* **Task brief**
Two lines in the data below mark the range: the one with "gray line: (306, 132) -> (136, 37), moved" and the one with "orange L-shape: (161, 340)". Return both, along with every line between them, exactly.

* **Supplied records**
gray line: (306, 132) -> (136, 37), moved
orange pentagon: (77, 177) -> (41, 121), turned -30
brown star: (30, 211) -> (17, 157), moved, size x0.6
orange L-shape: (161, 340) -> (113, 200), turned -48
--
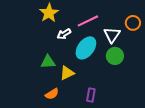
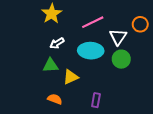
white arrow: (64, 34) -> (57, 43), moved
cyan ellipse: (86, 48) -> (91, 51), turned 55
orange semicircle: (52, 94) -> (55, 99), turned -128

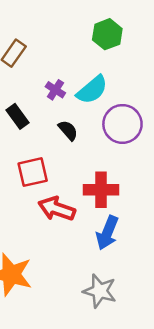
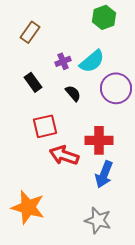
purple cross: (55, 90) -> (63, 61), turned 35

* **Written reply**
gray line: (306, 132) -> (136, 37), moved
orange pentagon: (77, 177) -> (41, 121), turned -30
brown star: (30, 211) -> (17, 157), moved, size x0.6
orange L-shape: (161, 340) -> (113, 200), turned -48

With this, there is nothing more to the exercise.